**WHAT YOU NEED TO DO:** Reproduce, exactly as they appear, the line containing "none -> purple brick A5:B6 level 2" and every line after it, ending with the last line of the records.

Extracted records:
++++

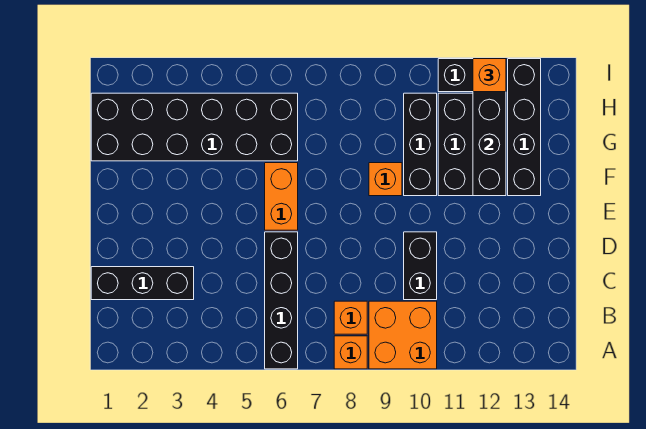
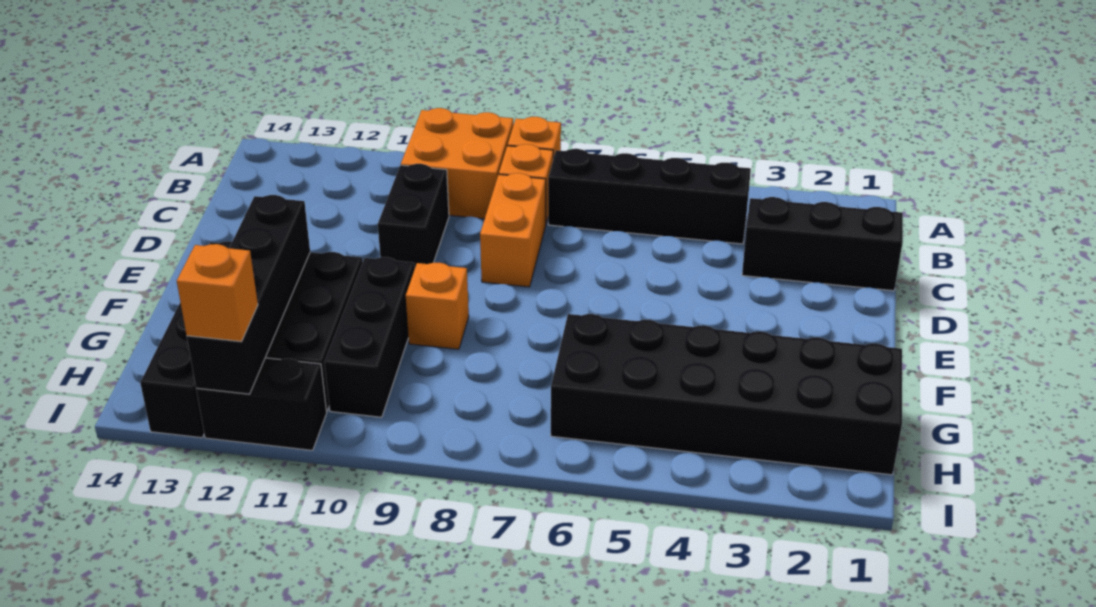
black brick A6:D6 level 1 -> black brick B4:B7 level 1
orange brick E6:F6 level 1 -> orange brick C8:D8 level 1

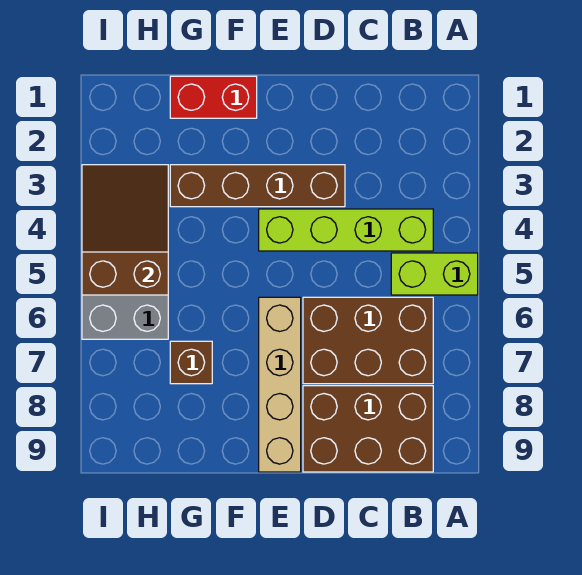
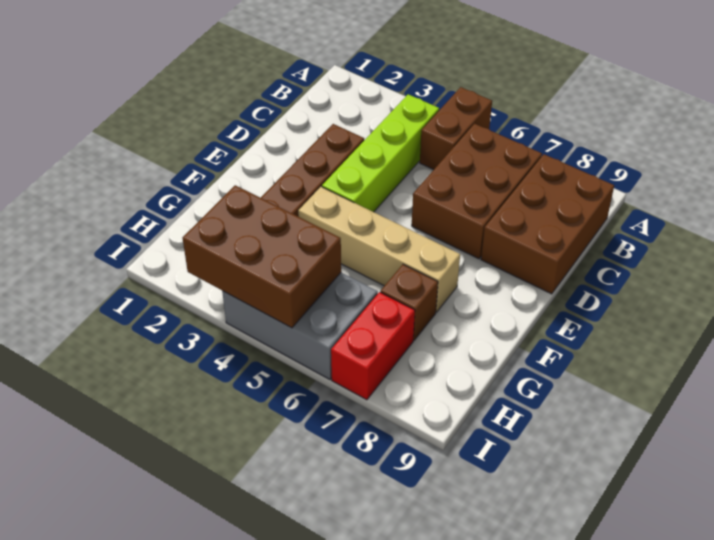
lime brick A5:B5 level 1 -> brown brick A5:B5 level 1
tan brick E6:E9 level 1 -> tan brick F4:F7 level 1
red brick F1:G1 level 1 -> red brick H7:I7 level 1
brown slope H3:I5 level 2 top 5 -> brown brick H3:I5 level 2

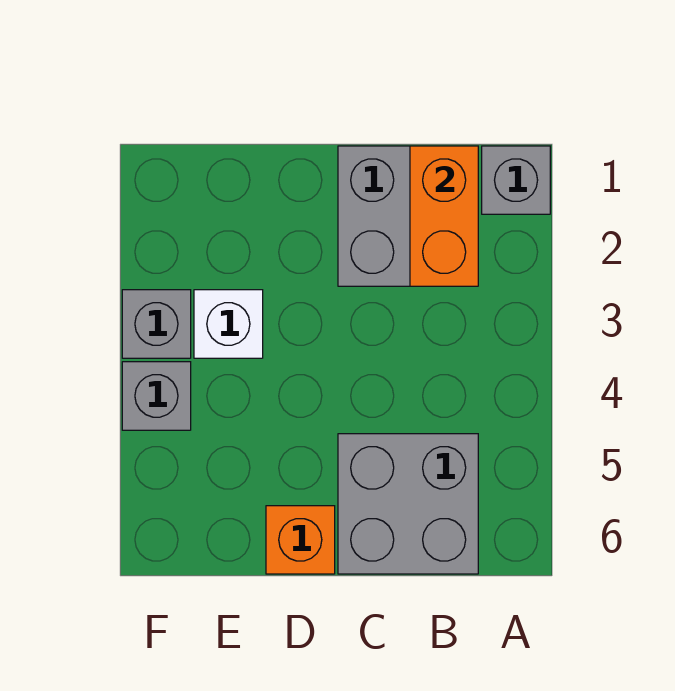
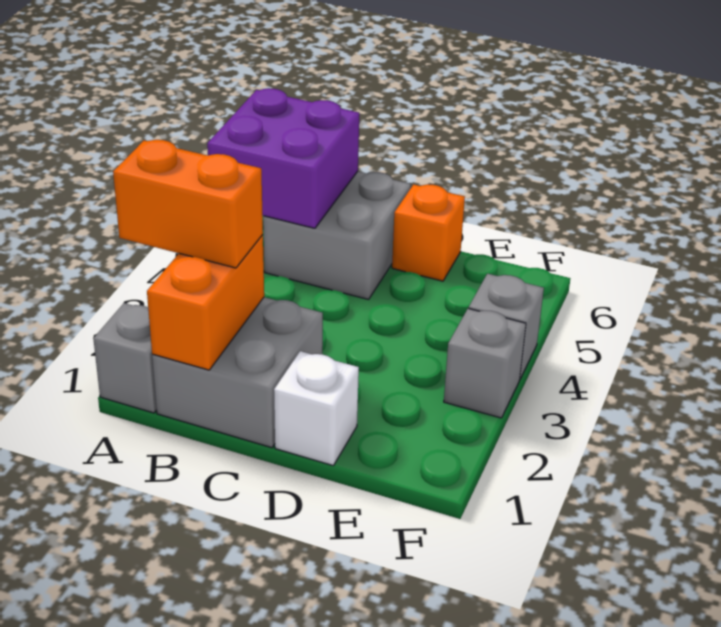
none -> orange brick A2:B2 level 3
none -> purple brick A5:B6 level 2
white brick E3 level 1 -> white brick D1 level 1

++++

**SOLUTION TO THIS EXERCISE:**
none -> purple brick A5:B6 level 2
white brick E3 level 1 -> white brick D1 level 1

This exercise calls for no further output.